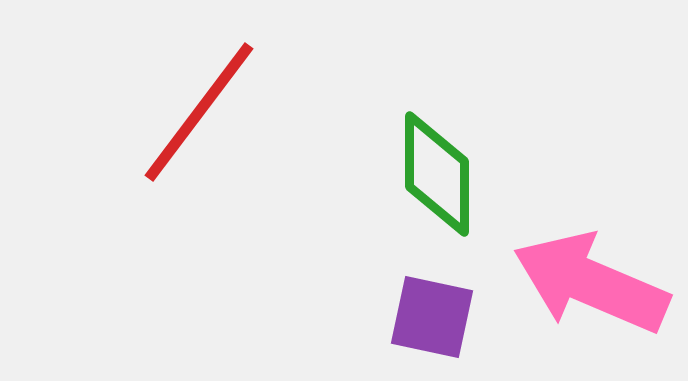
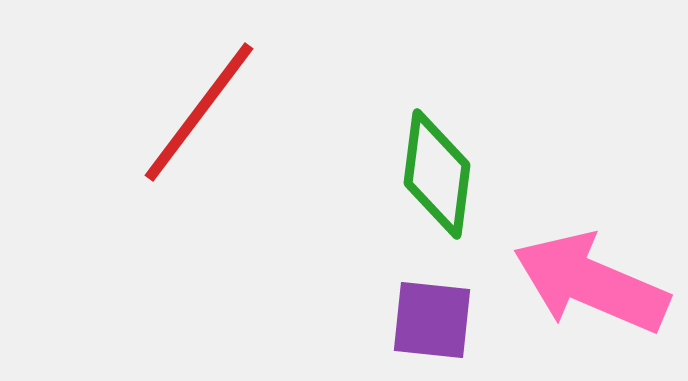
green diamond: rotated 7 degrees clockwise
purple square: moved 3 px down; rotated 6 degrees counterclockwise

■ ■ ■

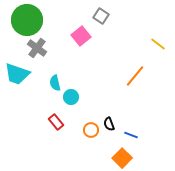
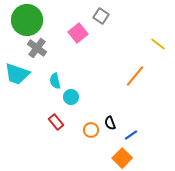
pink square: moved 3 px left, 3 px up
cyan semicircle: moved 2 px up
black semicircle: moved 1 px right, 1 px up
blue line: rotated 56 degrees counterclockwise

■ ■ ■

* What you will do *
Please copy, exactly and with nothing else, the lines above beginning at the line that has "cyan semicircle: moved 2 px up" and ending with the line that has "blue line: rotated".

* Answer box *
cyan semicircle: moved 2 px up
black semicircle: moved 1 px right, 1 px up
blue line: rotated 56 degrees counterclockwise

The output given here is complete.